# [What needs to be done]
The copy should hold exactly the lines below from the one that contains "purple car: 0 -> 3" through the one that contains "yellow apple: 1 -> 5" and nothing else, so no pictures.
Segment Start: Material for this exercise
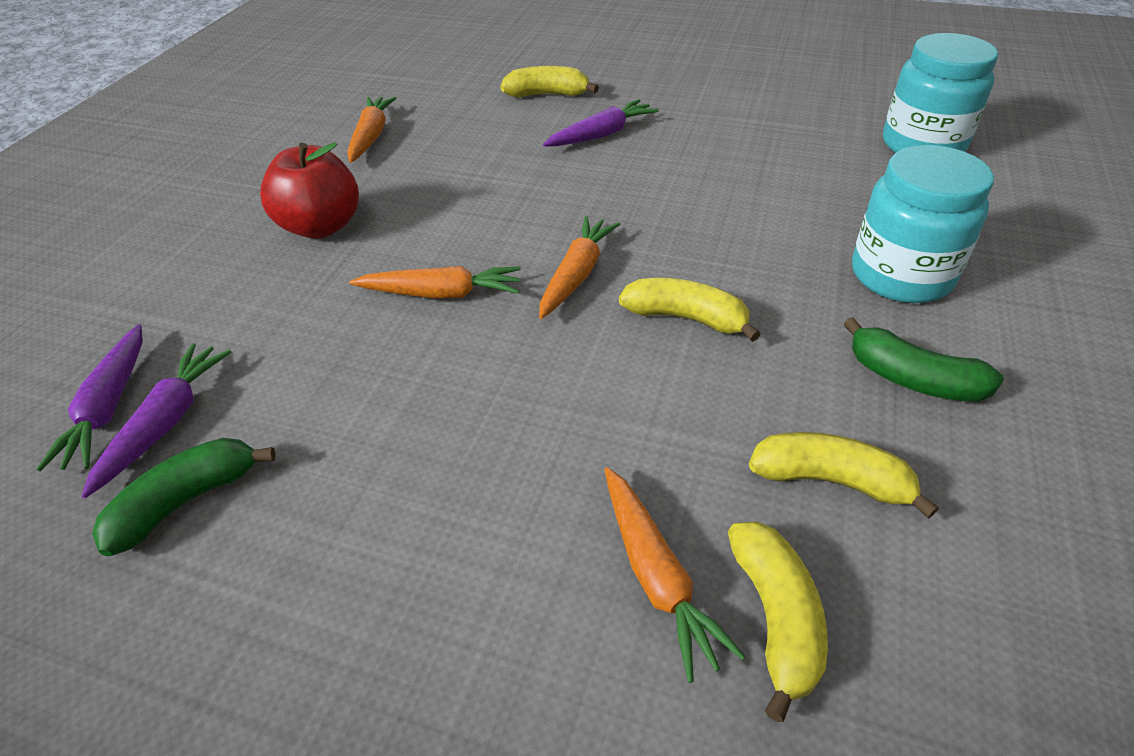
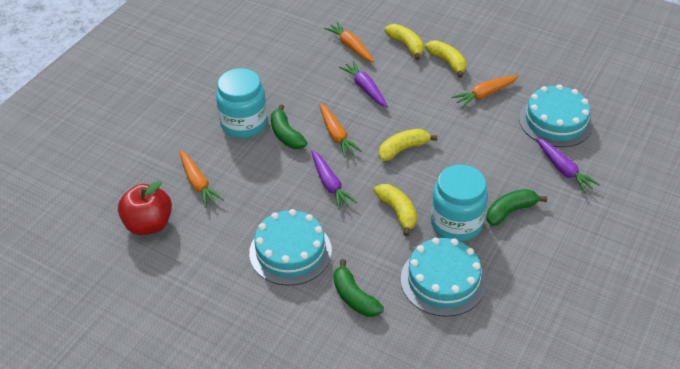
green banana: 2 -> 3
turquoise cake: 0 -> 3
Segment End: Material for this exercise
Segment Start: Material for this exercise
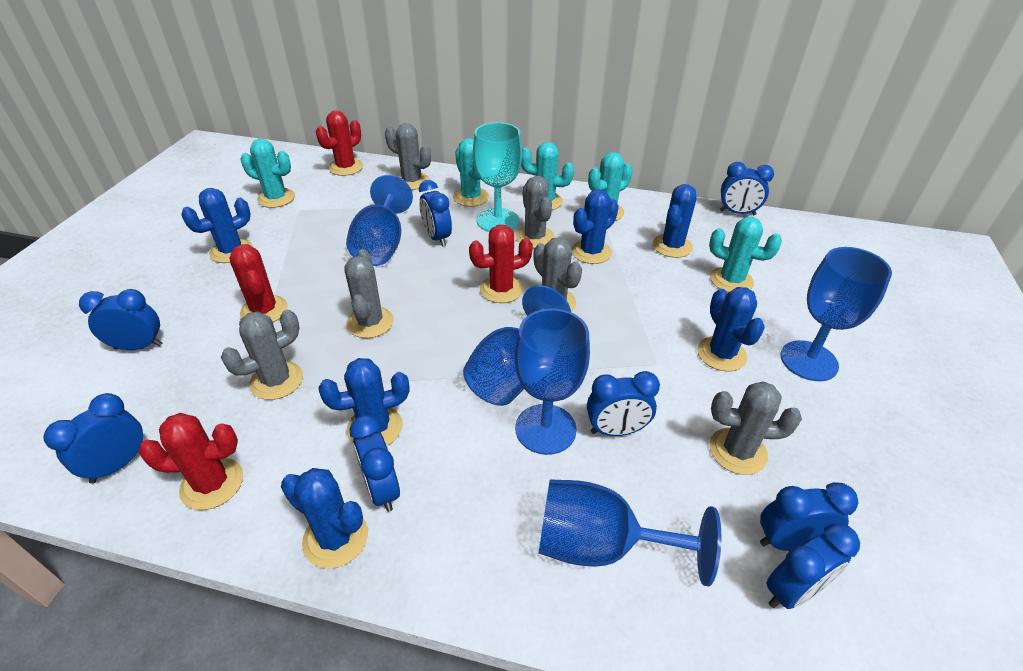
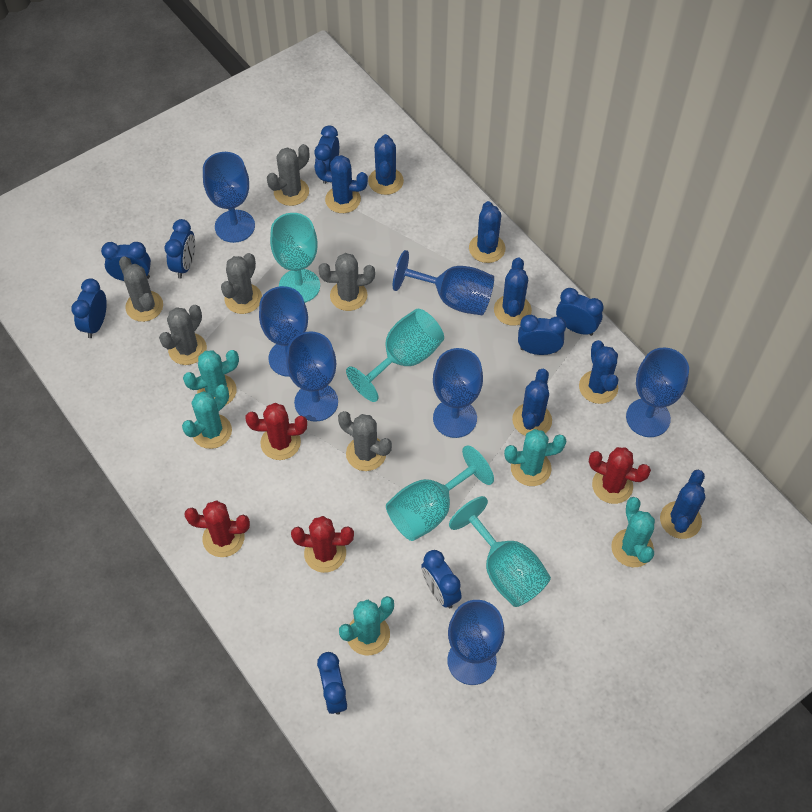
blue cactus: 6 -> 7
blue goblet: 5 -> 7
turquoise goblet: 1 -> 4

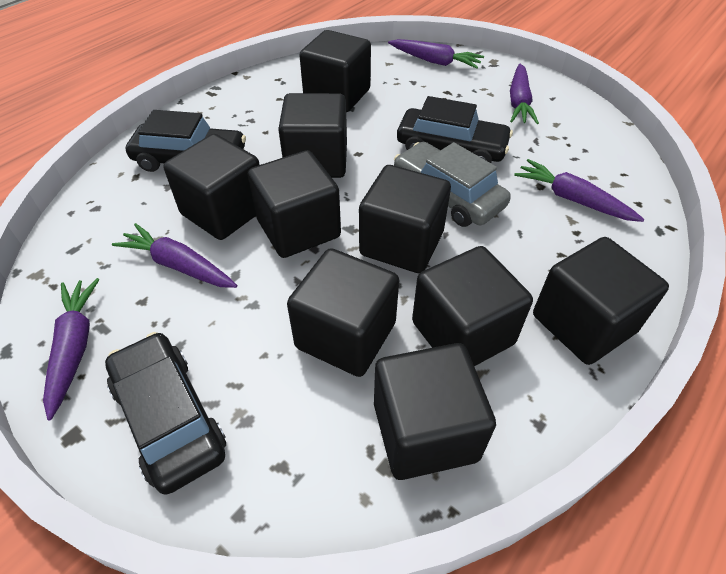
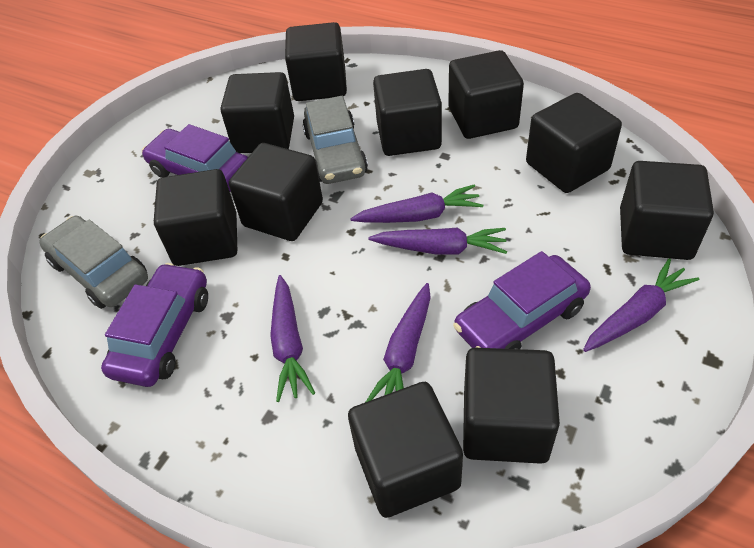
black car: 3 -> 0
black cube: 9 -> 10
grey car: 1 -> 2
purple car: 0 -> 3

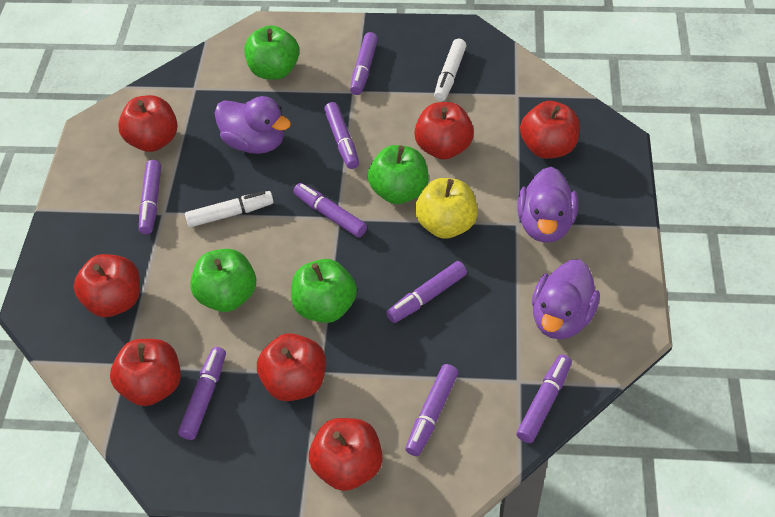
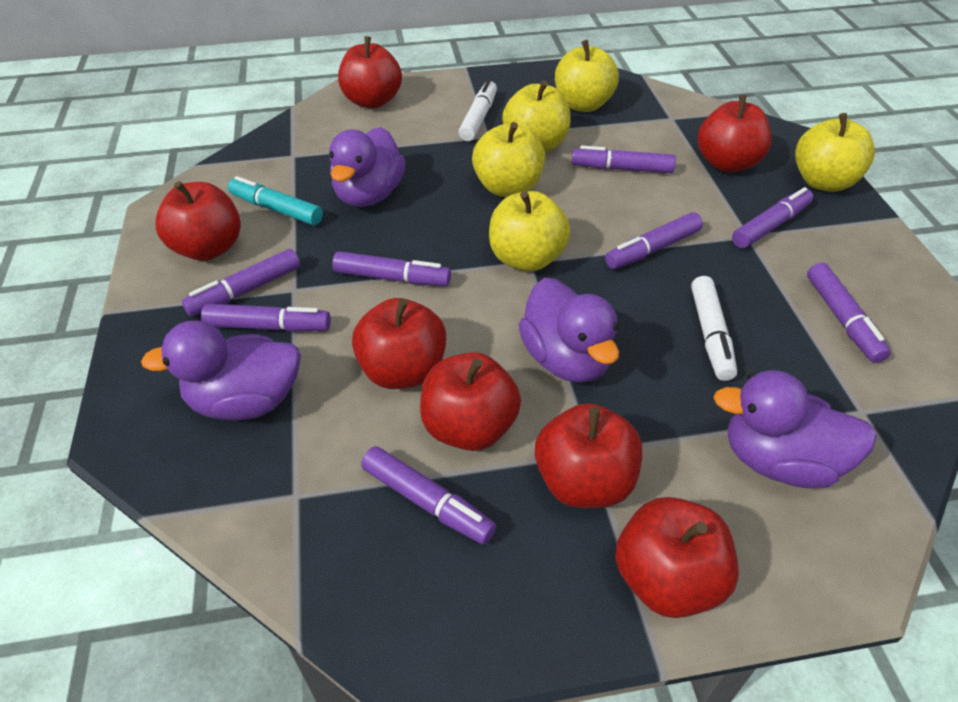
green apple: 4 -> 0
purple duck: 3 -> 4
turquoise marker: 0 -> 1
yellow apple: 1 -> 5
Segment End: Material for this exercise
# [Response area]
purple car: 0 -> 3

green apple: 4 -> 0
purple duck: 3 -> 4
turquoise marker: 0 -> 1
yellow apple: 1 -> 5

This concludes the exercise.